### Provided records
▬▬▬

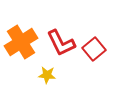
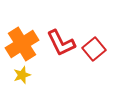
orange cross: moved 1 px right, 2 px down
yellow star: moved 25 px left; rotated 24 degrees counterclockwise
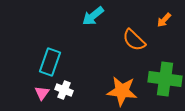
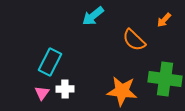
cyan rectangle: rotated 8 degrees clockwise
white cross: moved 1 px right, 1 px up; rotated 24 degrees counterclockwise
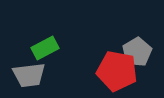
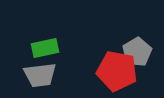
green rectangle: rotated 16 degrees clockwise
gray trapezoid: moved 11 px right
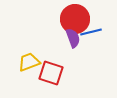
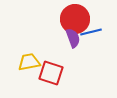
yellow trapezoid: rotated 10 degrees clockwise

▬▬▬

### What you will do
From the line containing "green rectangle: rotated 16 degrees clockwise" to the end of the listing, restate each line word for word and nothing more; the pictures stay out.

### Final answer
green rectangle: rotated 16 degrees clockwise
gray trapezoid: moved 11 px right
yellow trapezoid: rotated 10 degrees clockwise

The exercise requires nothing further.